For the entries below, how many lines contain the word "camera"? Reply with the number and nothing else.

= RECORDS FOR THIS TASK =
------------------------------------------------

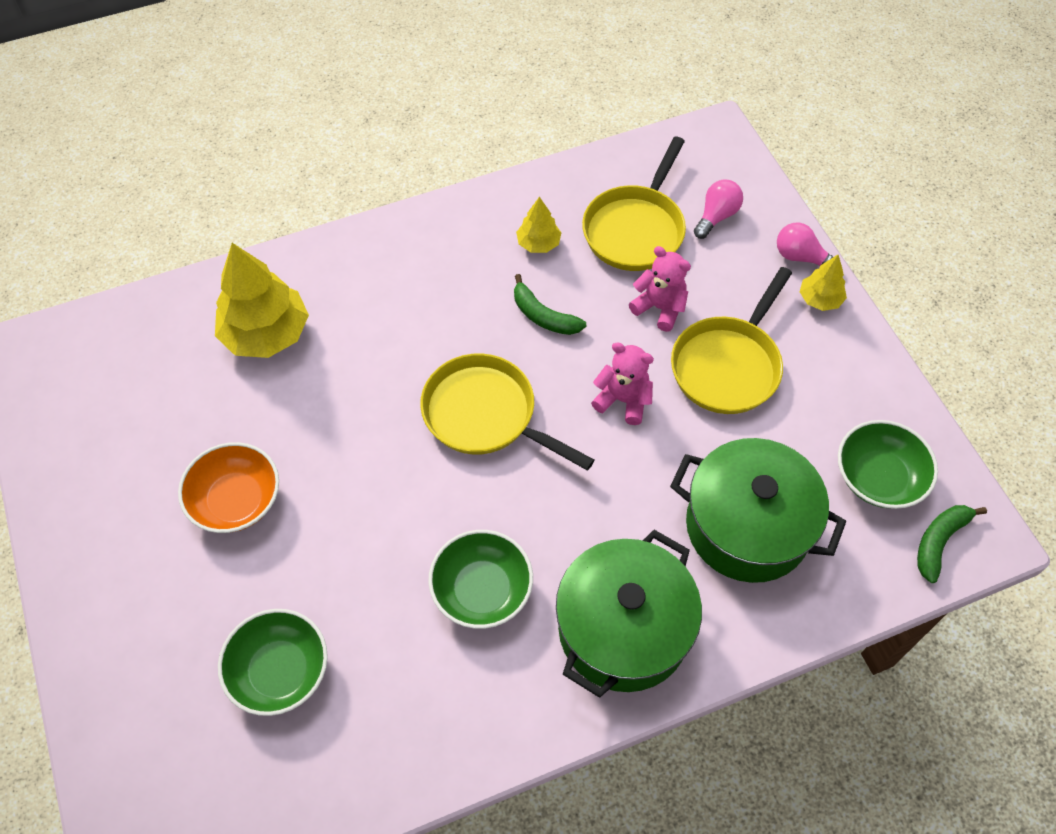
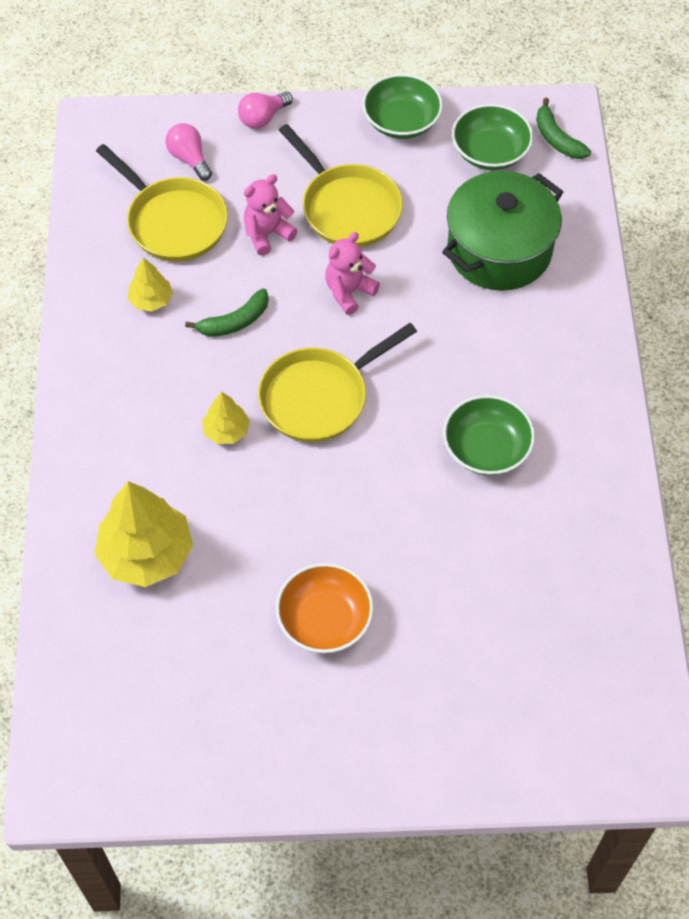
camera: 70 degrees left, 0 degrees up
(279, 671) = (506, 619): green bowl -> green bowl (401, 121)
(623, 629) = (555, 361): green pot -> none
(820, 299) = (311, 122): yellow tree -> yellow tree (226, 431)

------------------------------------------------

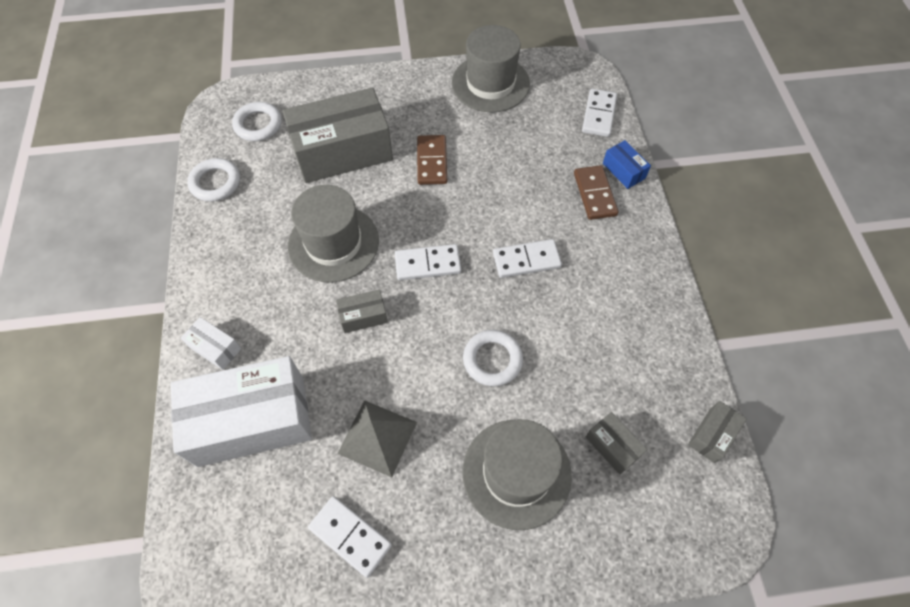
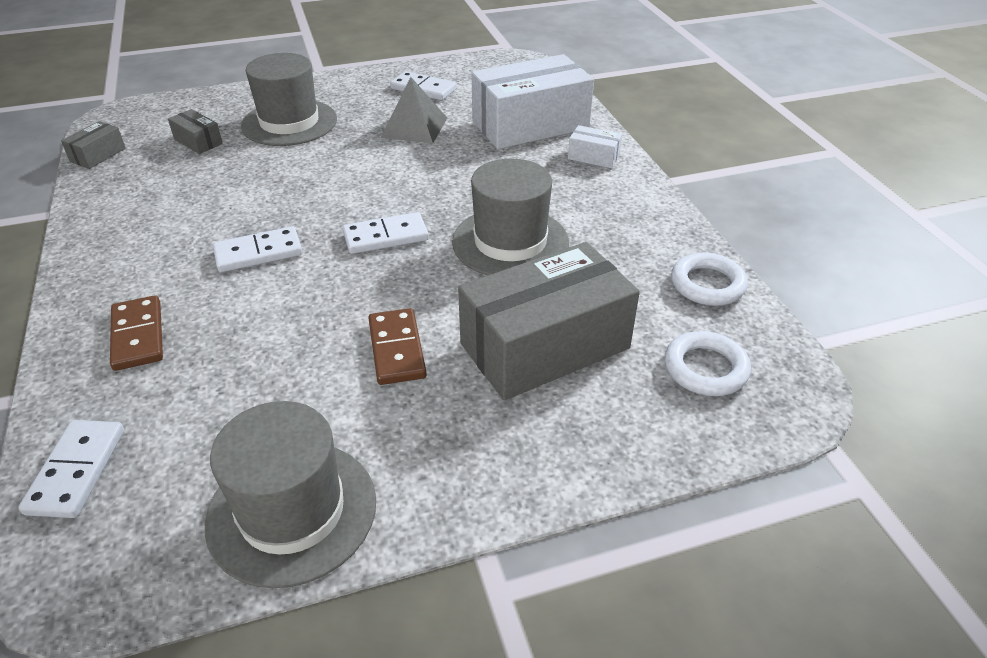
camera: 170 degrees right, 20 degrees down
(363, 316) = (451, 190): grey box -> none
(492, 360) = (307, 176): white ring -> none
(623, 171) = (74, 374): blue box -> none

------------------------------------------------

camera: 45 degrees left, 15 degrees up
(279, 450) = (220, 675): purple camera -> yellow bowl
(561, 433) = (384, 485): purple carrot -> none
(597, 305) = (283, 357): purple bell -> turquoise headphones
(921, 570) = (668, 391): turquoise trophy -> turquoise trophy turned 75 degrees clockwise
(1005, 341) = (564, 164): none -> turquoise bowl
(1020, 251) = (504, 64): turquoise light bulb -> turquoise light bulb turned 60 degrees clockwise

------------------------------------------------

= ANSWER BOX =
4